* _Extracted data_
= = = =

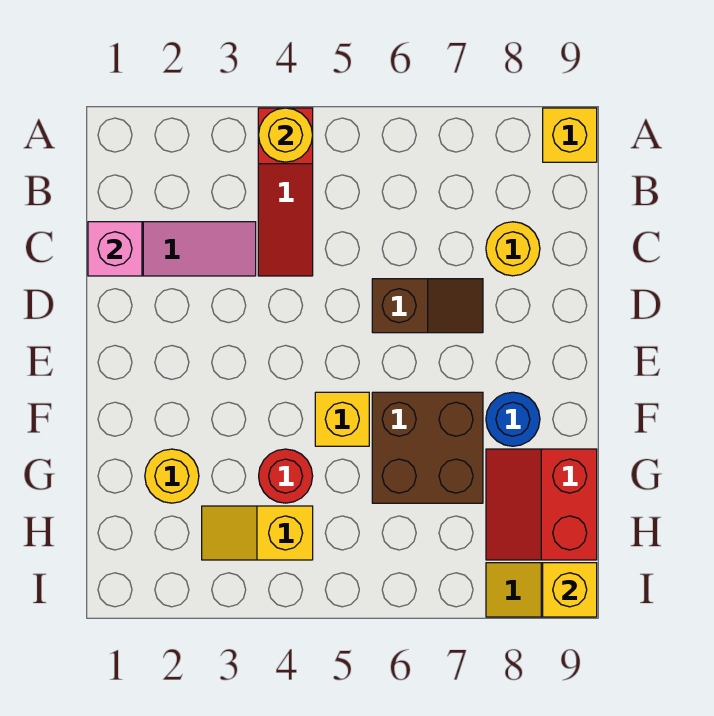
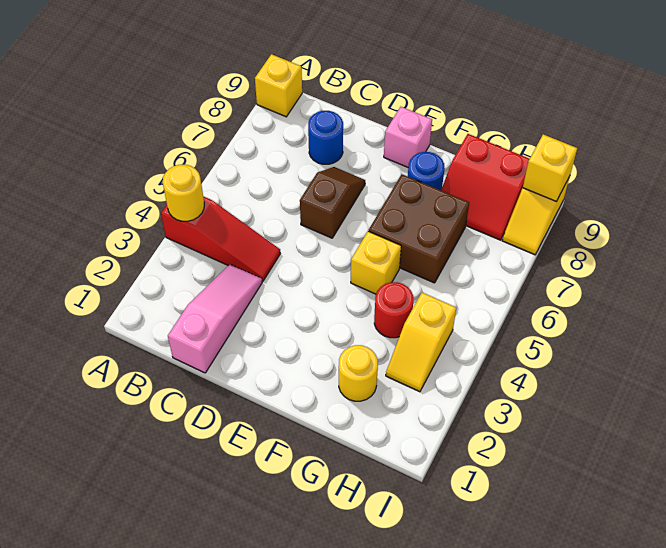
pink brick C1 level 2 -> pink brick E9 level 1
yellow round brick C8 level 1 -> blue round brick C8 level 1

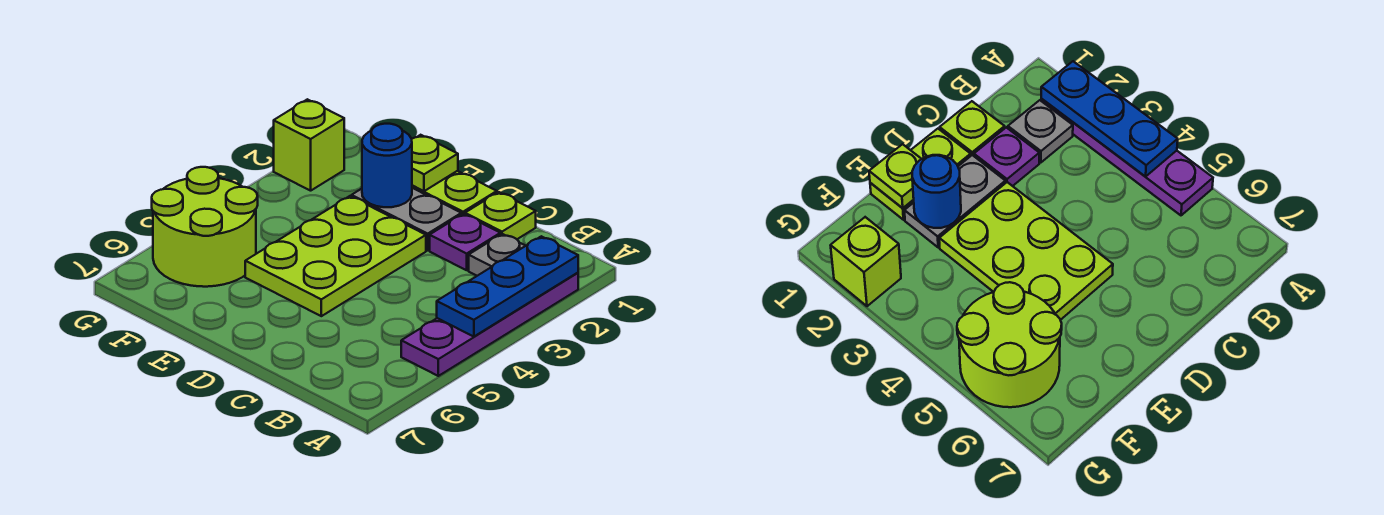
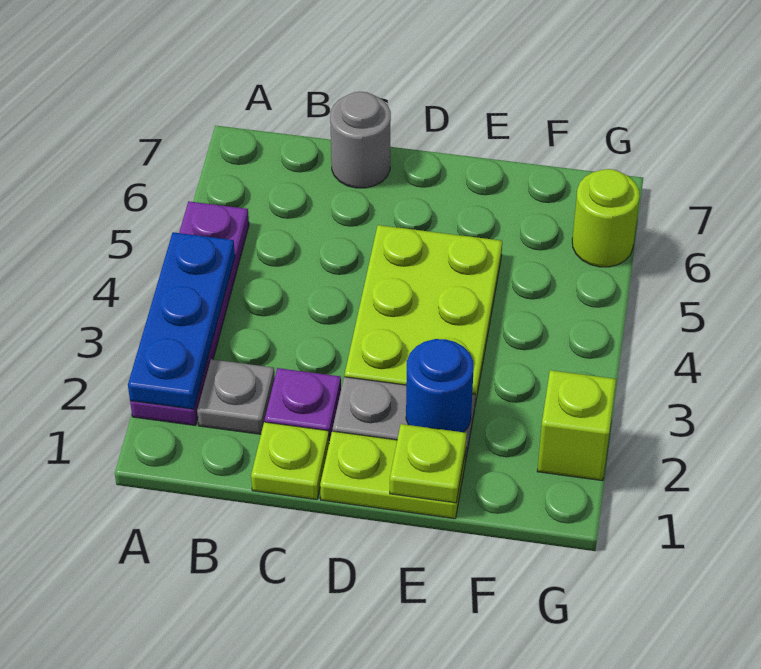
none -> grey round brick C7 level 1
lime round brick F5:G6 level 1 -> lime round brick G6 level 1

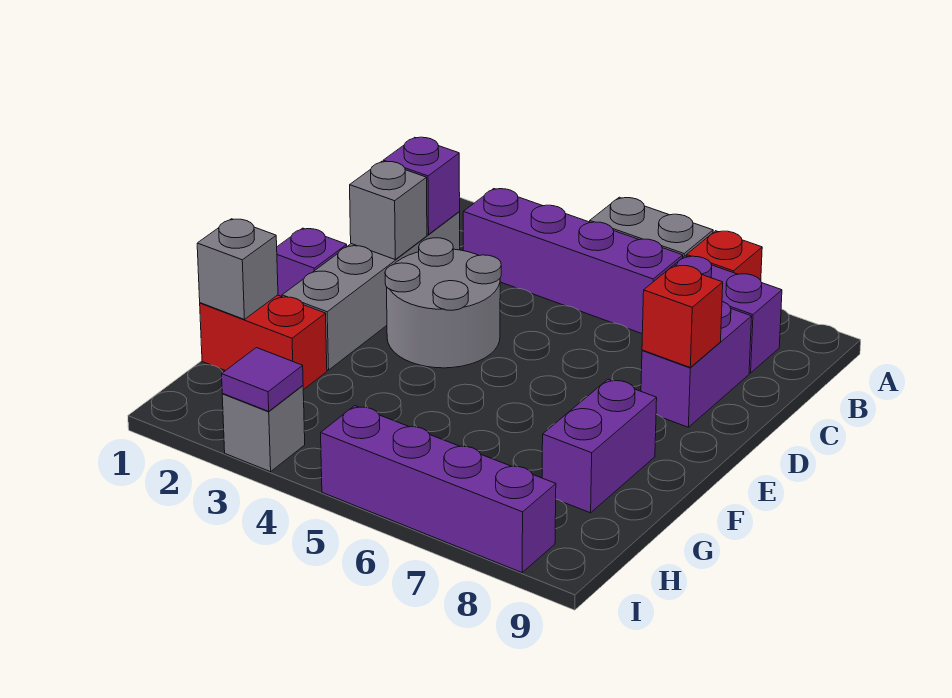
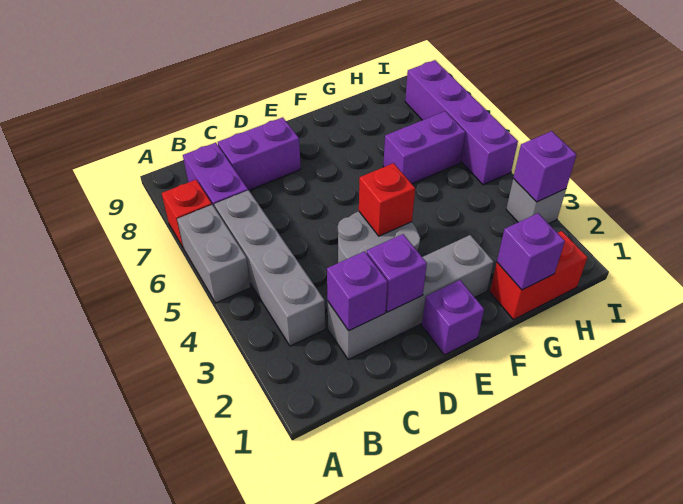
purple brick B3:B6 level 1 -> grey brick B3:B6 level 1
grey brick D2 level 2 -> purple brick D2 level 2
red brick D8 level 2 -> red brick E4 level 2
purple brick F8:G8 level 1 -> purple brick G6:H6 level 1
red brick G1:G2 level 1 -> red brick G1:H1 level 1
grey brick G1 level 2 -> purple brick G1 level 2
purple tile I3 level 2 -> purple brick I3 level 2

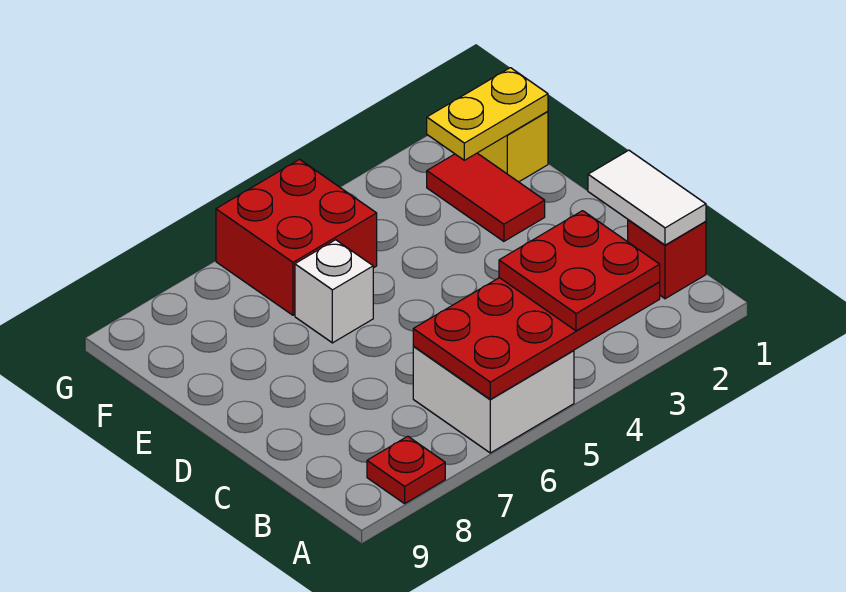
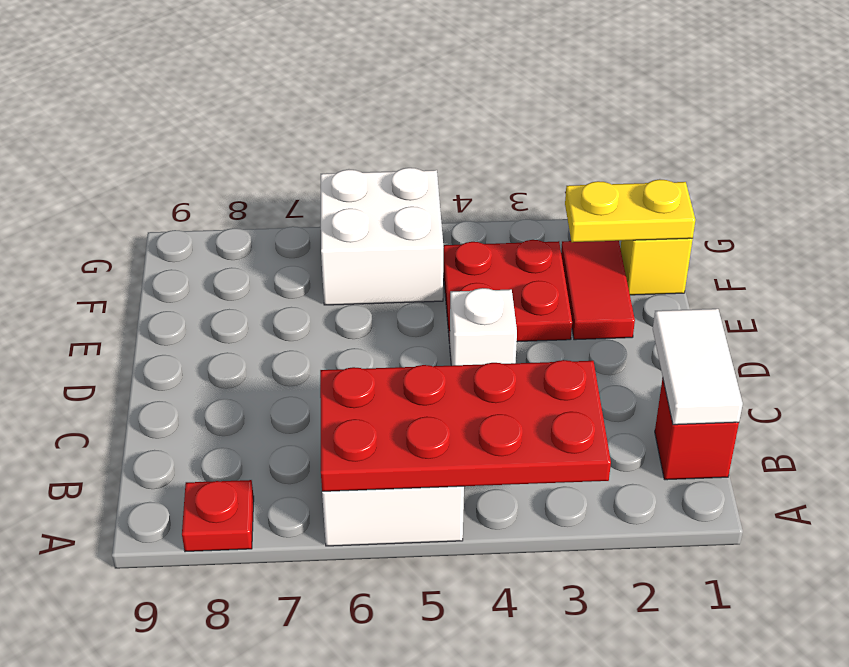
red plate A3:B4 level 3 -> red plate E3:F4 level 1
white brick E6 level 1 -> white brick D4 level 1
red brick F5:G6 level 1 -> white brick F5:G6 level 1

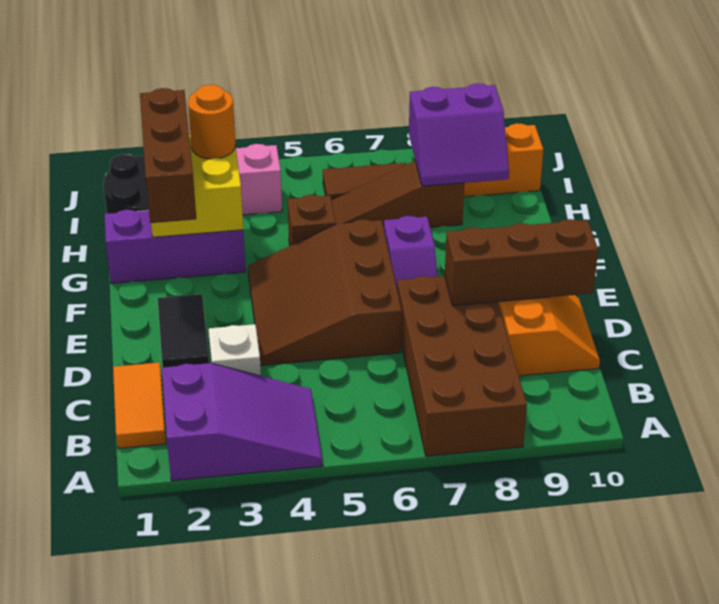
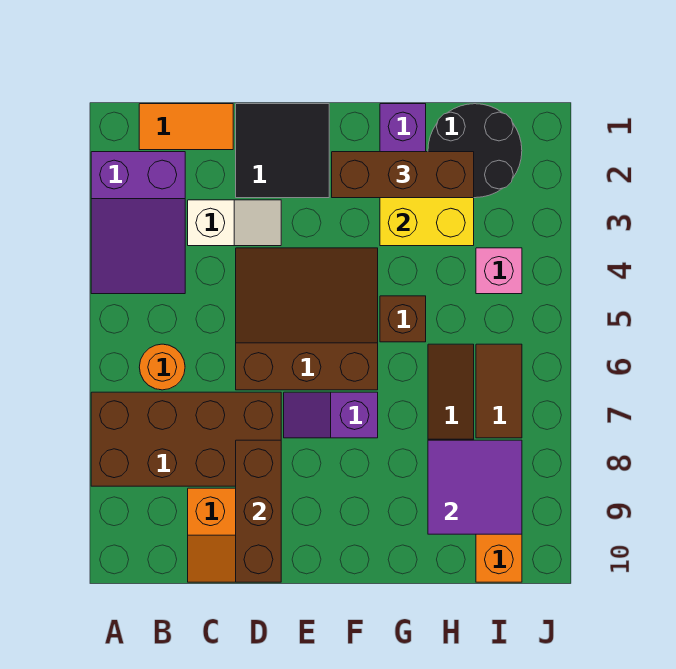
black tile D2:E2 level 1 -> black tile D1:E2 level 1
orange round brick H3 level 3 -> orange round brick B6 level 1
purple slope H8:I9 level 2 top I -> purple tile H8:I9 level 2

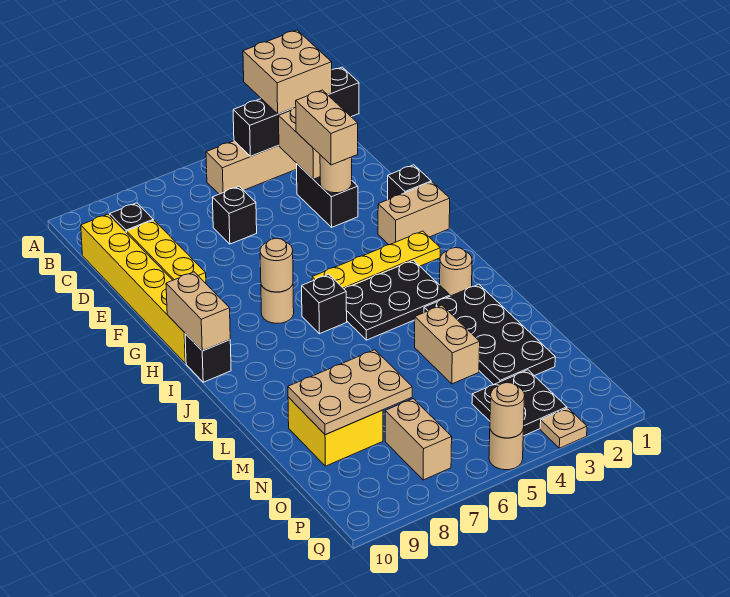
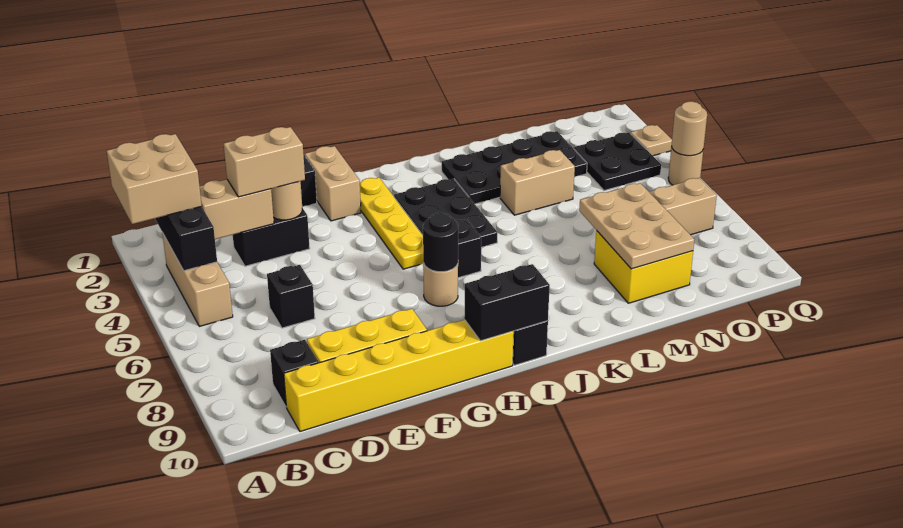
tan round brick H7 level 2 -> black round brick H7 level 2
tan brick H10:I10 level 2 -> black brick H10:I10 level 2
tan round brick J2 level 1 -> none

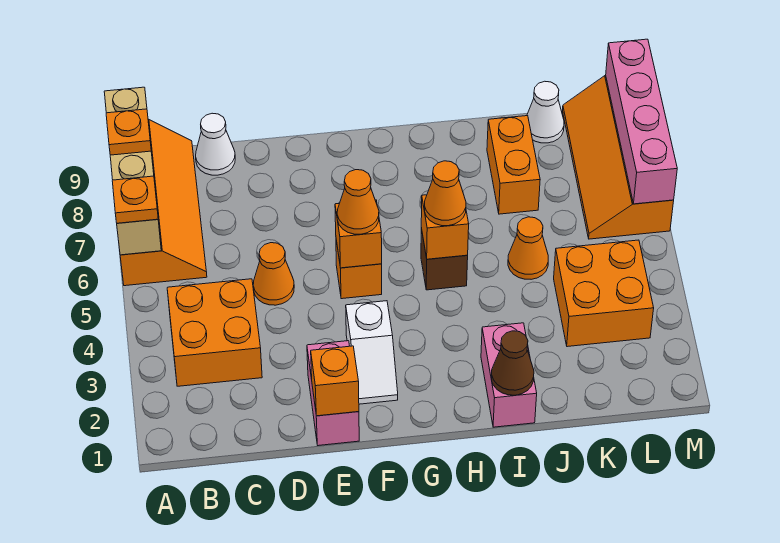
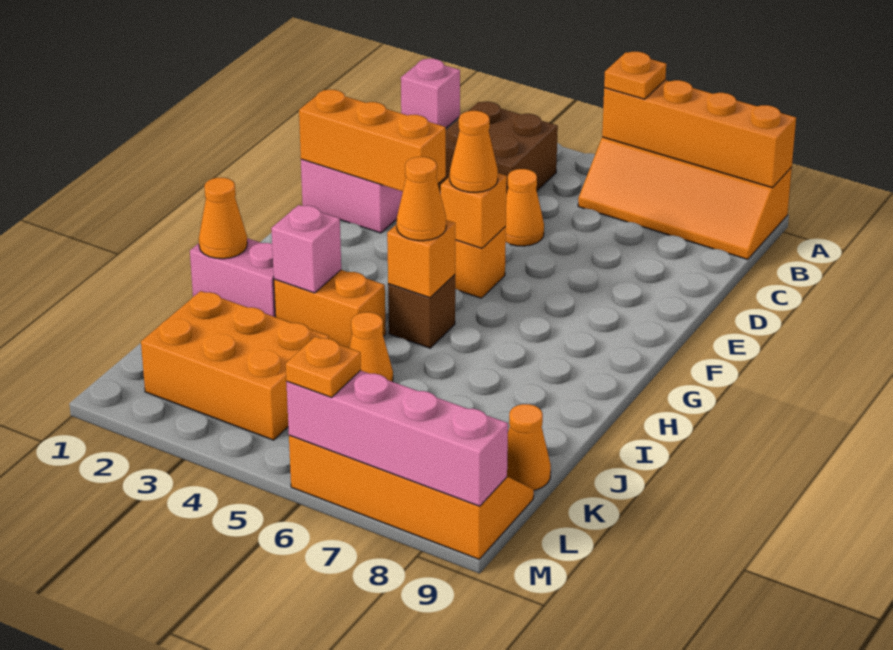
none -> pink brick A1 level 1
tan brick A6:A9 level 2 -> orange brick A6:A9 level 2
orange plate A8 level 3 -> orange plate M6 level 3
orange brick B3:C4 level 1 -> brown brick B3:C4 level 1
white cone C9 level 1 -> none
orange brick E1 level 2 -> orange brick E1:E3 level 2
white slope F2:F3 level 1 top 3 -> none
brown cone I1 level 2 -> orange cone I1 level 2
none -> pink brick I3 level 2
orange brick J7:J8 level 1 -> orange brick I3:I4 level 1
orange brick K3:L4 level 1 -> orange brick K2:L4 level 1
white cone K9 level 1 -> orange cone K9 level 1

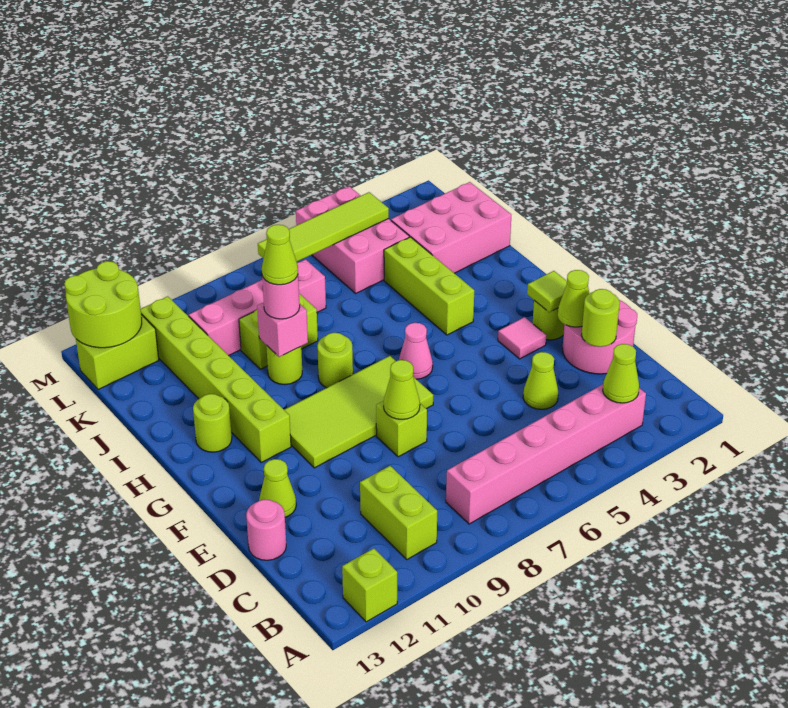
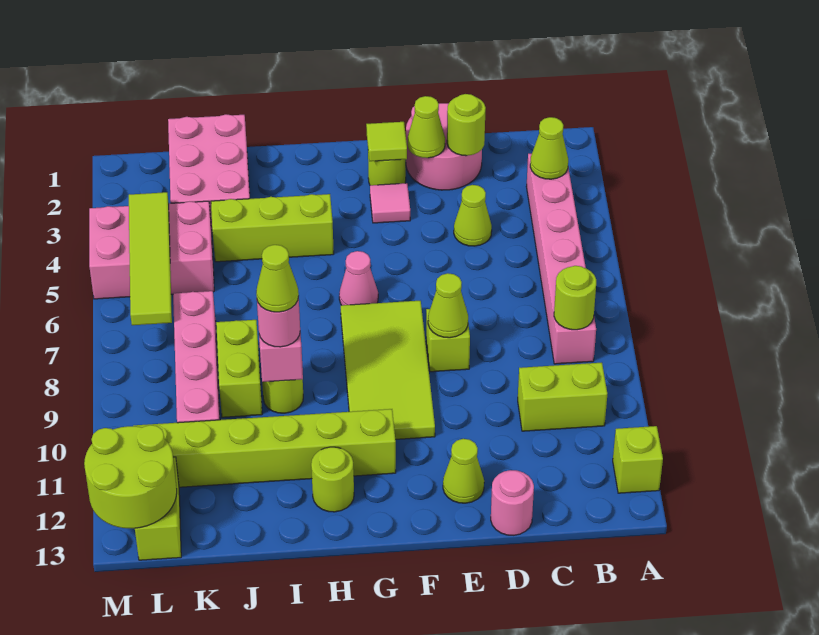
lime round brick H8 level 1 -> lime round brick B8 level 2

= = = =

* _Task statement_
Return all the lines above exactly; none of the pictures should appear.

* _Answer_
pink brick C1 level 2 -> pink brick E9 level 1
yellow round brick C8 level 1 -> blue round brick C8 level 1

none -> grey round brick C7 level 1
lime round brick F5:G6 level 1 -> lime round brick G6 level 1

purple brick B3:B6 level 1 -> grey brick B3:B6 level 1
grey brick D2 level 2 -> purple brick D2 level 2
red brick D8 level 2 -> red brick E4 level 2
purple brick F8:G8 level 1 -> purple brick G6:H6 level 1
red brick G1:G2 level 1 -> red brick G1:H1 level 1
grey brick G1 level 2 -> purple brick G1 level 2
purple tile I3 level 2 -> purple brick I3 level 2

red plate A3:B4 level 3 -> red plate E3:F4 level 1
white brick E6 level 1 -> white brick D4 level 1
red brick F5:G6 level 1 -> white brick F5:G6 level 1

black tile D2:E2 level 1 -> black tile D1:E2 level 1
orange round brick H3 level 3 -> orange round brick B6 level 1
purple slope H8:I9 level 2 top I -> purple tile H8:I9 level 2

tan round brick H7 level 2 -> black round brick H7 level 2
tan brick H10:I10 level 2 -> black brick H10:I10 level 2
tan round brick J2 level 1 -> none

none -> pink brick A1 level 1
tan brick A6:A9 level 2 -> orange brick A6:A9 level 2
orange plate A8 level 3 -> orange plate M6 level 3
orange brick B3:C4 level 1 -> brown brick B3:C4 level 1
white cone C9 level 1 -> none
orange brick E1 level 2 -> orange brick E1:E3 level 2
white slope F2:F3 level 1 top 3 -> none
brown cone I1 level 2 -> orange cone I1 level 2
none -> pink brick I3 level 2
orange brick J7:J8 level 1 -> orange brick I3:I4 level 1
orange brick K3:L4 level 1 -> orange brick K2:L4 level 1
white cone K9 level 1 -> orange cone K9 level 1

lime round brick H8 level 1 -> lime round brick B8 level 2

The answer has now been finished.